▶ PROBLEM TO SOLVE: Could you say how many lines below contain the word "blue"? Give the number with no other text.

▶ DATA SHOWN:
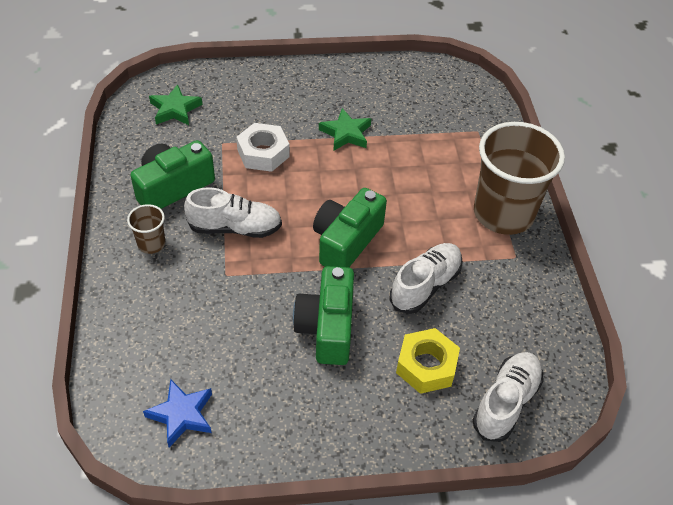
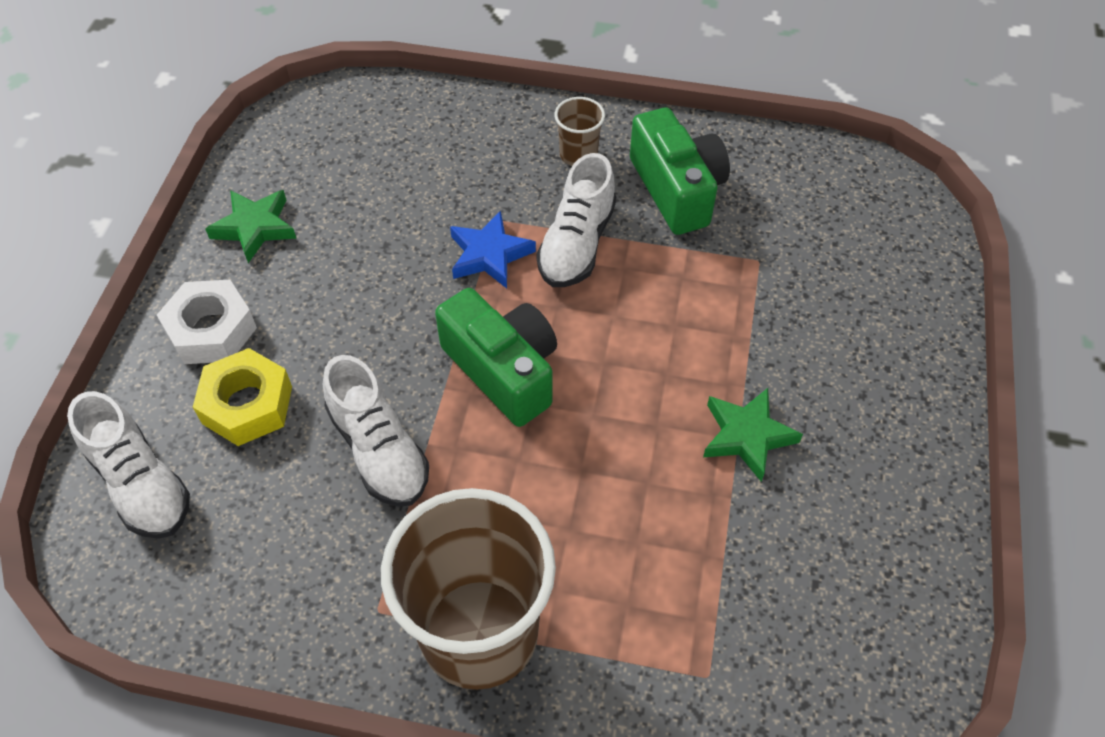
camera: 110 degrees right, 5 degrees up
blue star [143,379,212,448] -> blue star moved to [450,210,536,288]
green star [149,84,203,125] -> green star moved to [205,190,297,263]
white nut [236,123,290,172] -> white nut moved to [157,280,257,364]
green camera [293,266,354,365] -> none

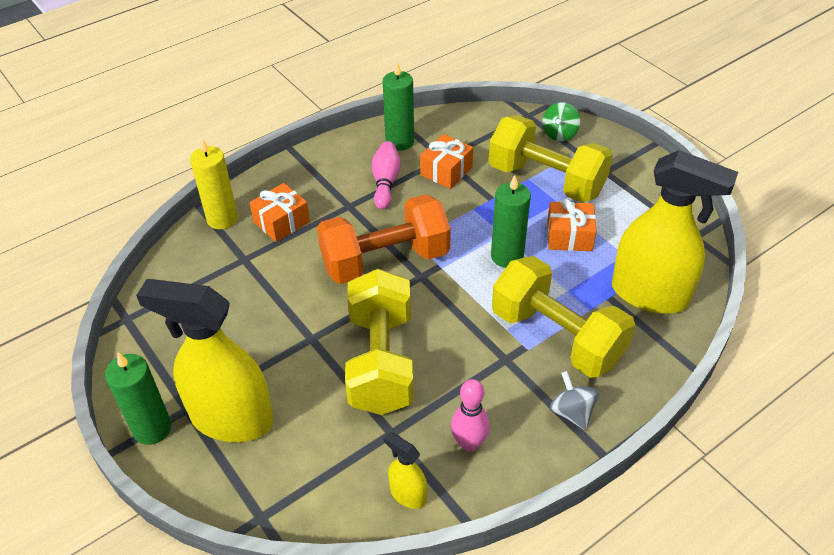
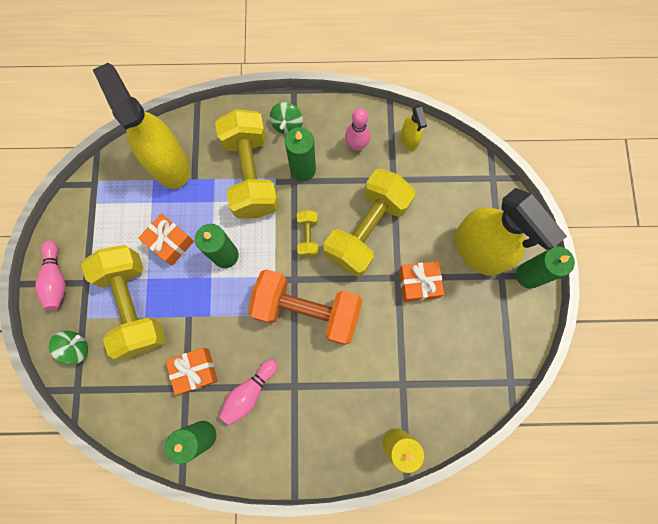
camera: 145 degrees left, 30 degrees up
orange gift [249,183,310,242] -> orange gift moved to [399,261,444,302]
grey spinning top [550,371,599,430] -> green spinning top [270,102,303,135]
none -> pink bowling pin [35,240,66,310]
none -> green candle [285,127,316,181]
none -> yellow dumbbell [297,210,318,257]

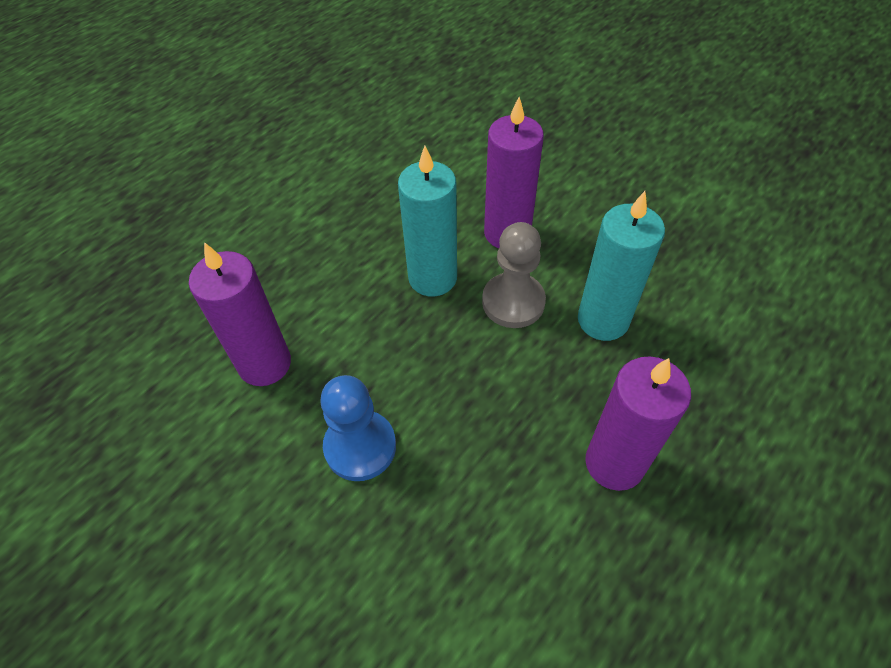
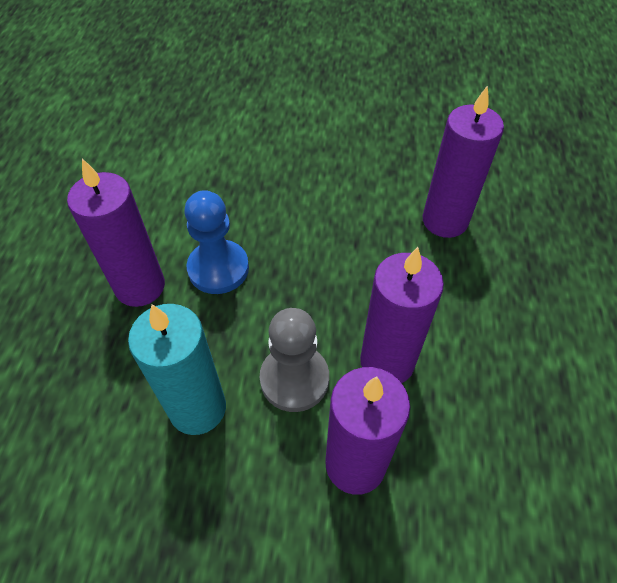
camera: 145 degrees right, 0 degrees up
blue pawn [320,375,396,481] -> blue pawn moved to [184,190,249,294]
turquoise candle [398,146,457,297] -> purple candle [360,247,444,383]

▶ RESULT FOR THIS TASK: 2